=== Stored data ===

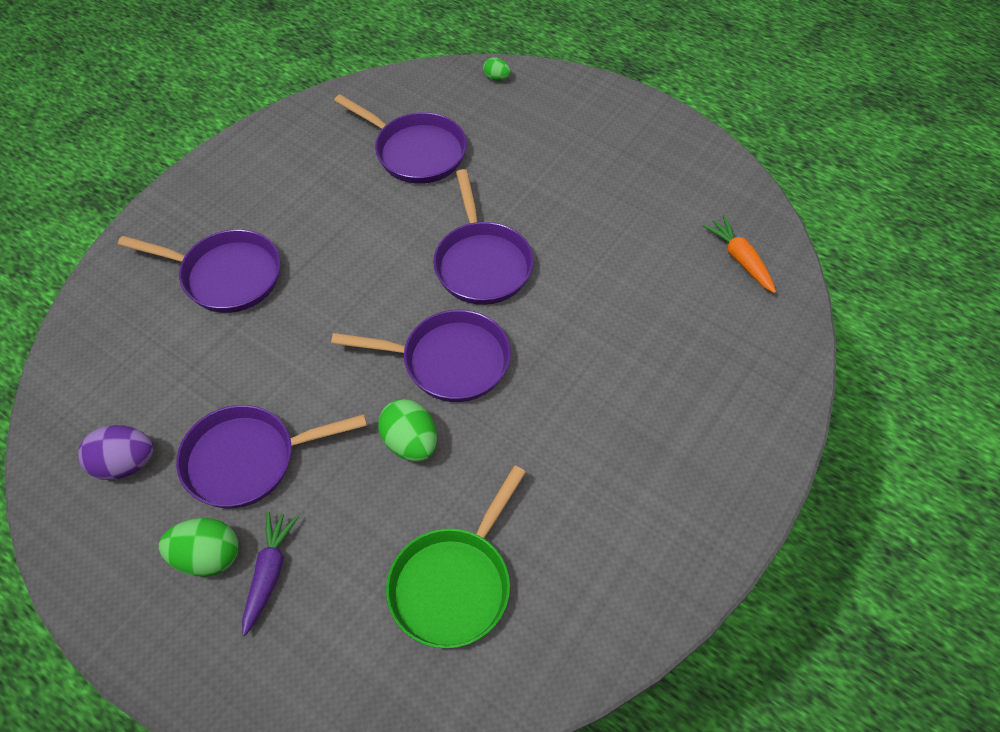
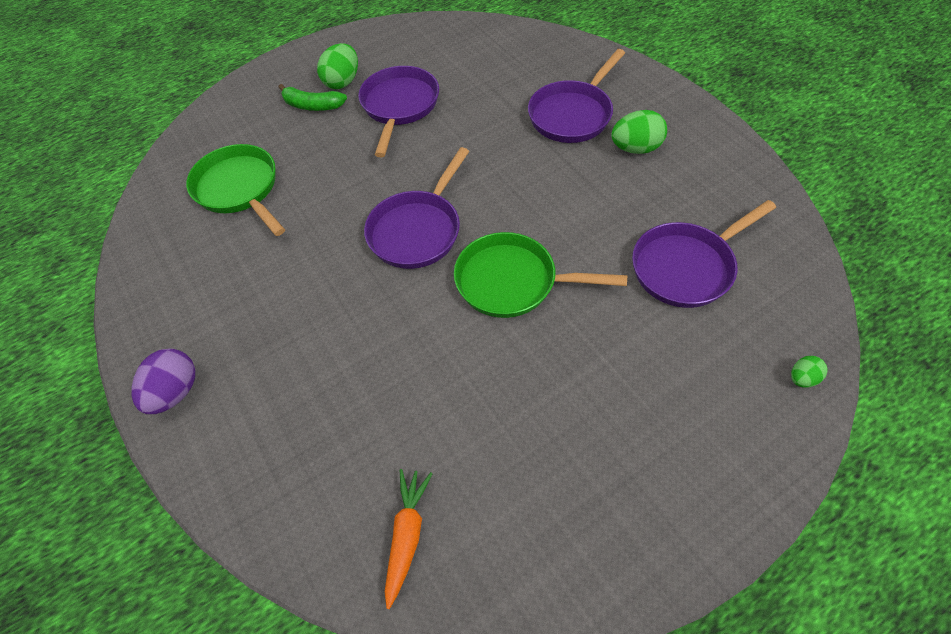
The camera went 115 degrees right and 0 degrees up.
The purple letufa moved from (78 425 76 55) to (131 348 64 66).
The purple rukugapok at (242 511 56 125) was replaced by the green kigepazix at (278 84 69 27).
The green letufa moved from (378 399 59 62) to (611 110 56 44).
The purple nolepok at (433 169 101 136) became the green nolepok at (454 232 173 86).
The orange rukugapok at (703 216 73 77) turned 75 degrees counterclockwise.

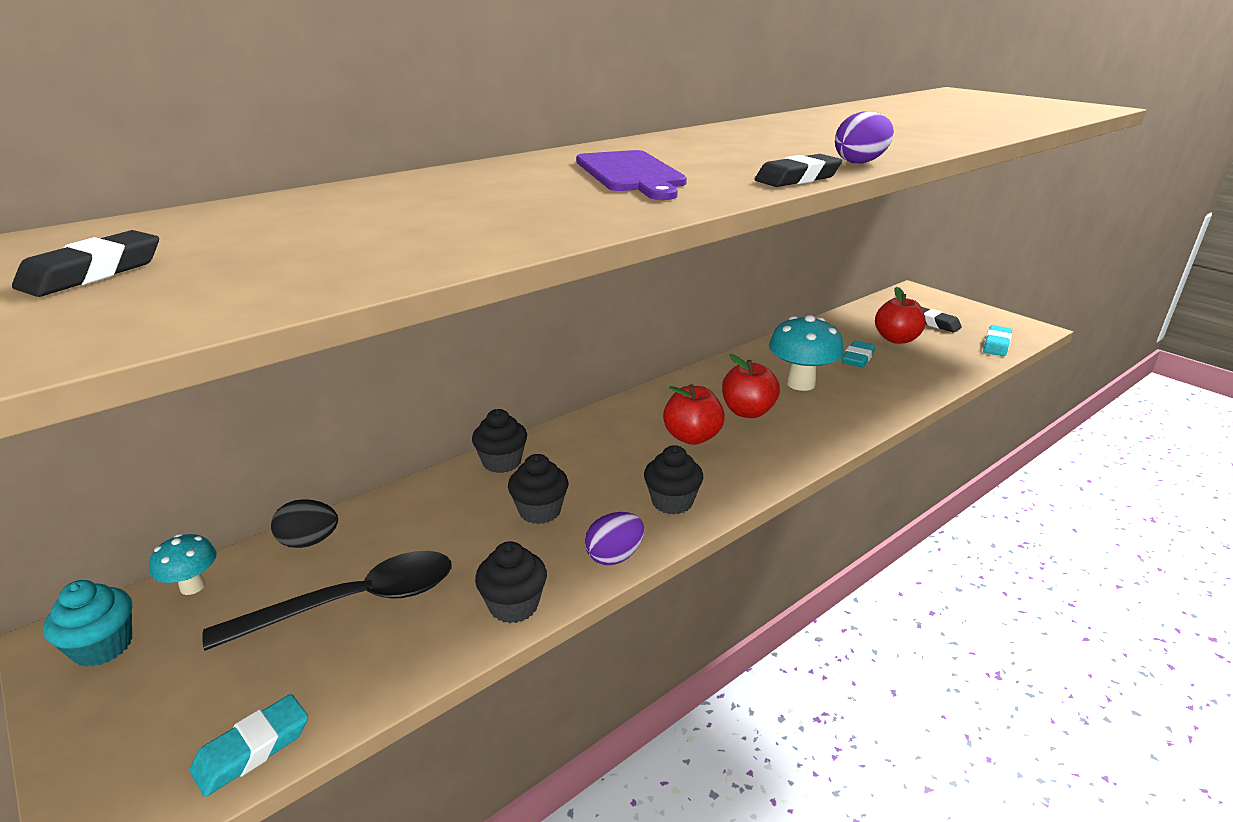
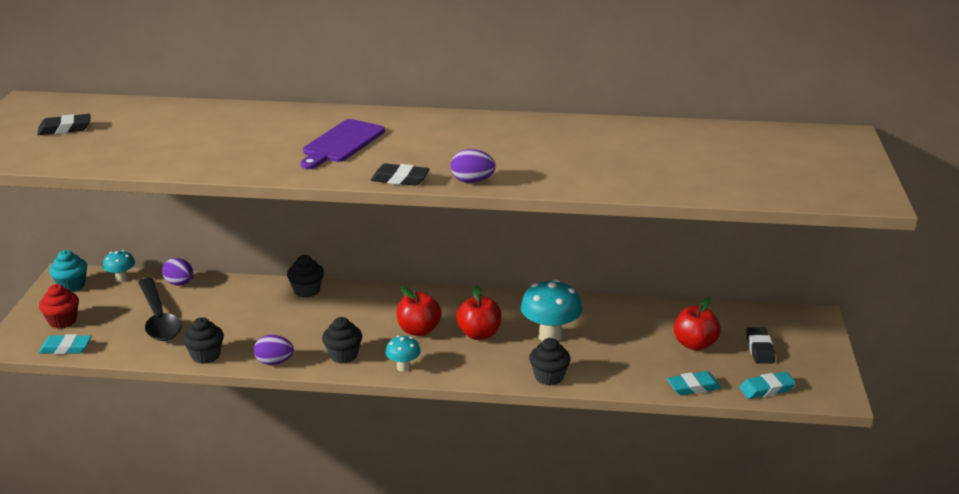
The camera went 45 degrees right and 0 degrees up.
The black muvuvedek at (202 551 249 100) turned 45 degrees clockwise.
The black letufa at (271 499 67 49) became the purple letufa at (162 258 32 27).
The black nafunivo moved from (508 454 60 70) to (529 338 41 47).
The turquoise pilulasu moved from (842 341 33 26) to (667 371 54 25).
The red nafunivo at (39 284 40 45) appeared.
The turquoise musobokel at (385 335 36 37) appeared.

===

(What is required): Every entry above should be duplicated exactly. Do not include the images.

(Exercise answer):
The camera went 115 degrees right and 0 degrees up.
The purple letufa moved from (78 425 76 55) to (131 348 64 66).
The purple rukugapok at (242 511 56 125) was replaced by the green kigepazix at (278 84 69 27).
The green letufa moved from (378 399 59 62) to (611 110 56 44).
The purple nolepok at (433 169 101 136) became the green nolepok at (454 232 173 86).
The orange rukugapok at (703 216 73 77) turned 75 degrees counterclockwise.

The camera went 45 degrees right and 0 degrees up.
The black muvuvedek at (202 551 249 100) turned 45 degrees clockwise.
The black letufa at (271 499 67 49) became the purple letufa at (162 258 32 27).
The black nafunivo moved from (508 454 60 70) to (529 338 41 47).
The turquoise pilulasu moved from (842 341 33 26) to (667 371 54 25).
The red nafunivo at (39 284 40 45) appeared.
The turquoise musobokel at (385 335 36 37) appeared.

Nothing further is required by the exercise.